**WHAT YOU HAVE TO DO**
Copy out the lines of the material that include the string "slope".

**DATA BELOW**
Start of Block
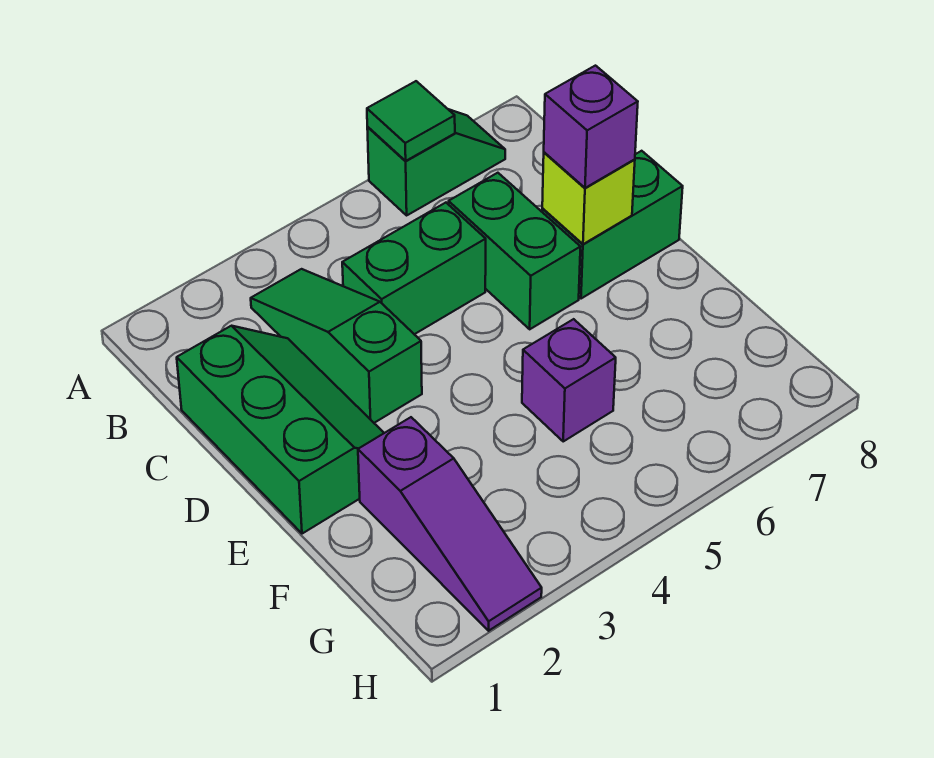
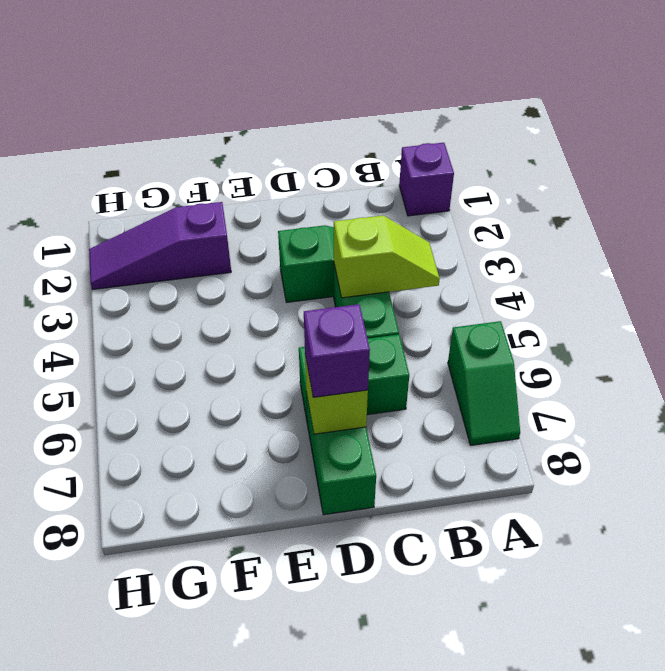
green tile A6 level 2 -> none
none -> lime slope B4:C4 level 2 top C
green slope C1:E2 level 1 top 1 -> none
purple brick F5 level 1 -> purple brick A1 level 1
End of Block
**RESPONSE**
none -> lime slope B4:C4 level 2 top C
green slope C1:E2 level 1 top 1 -> none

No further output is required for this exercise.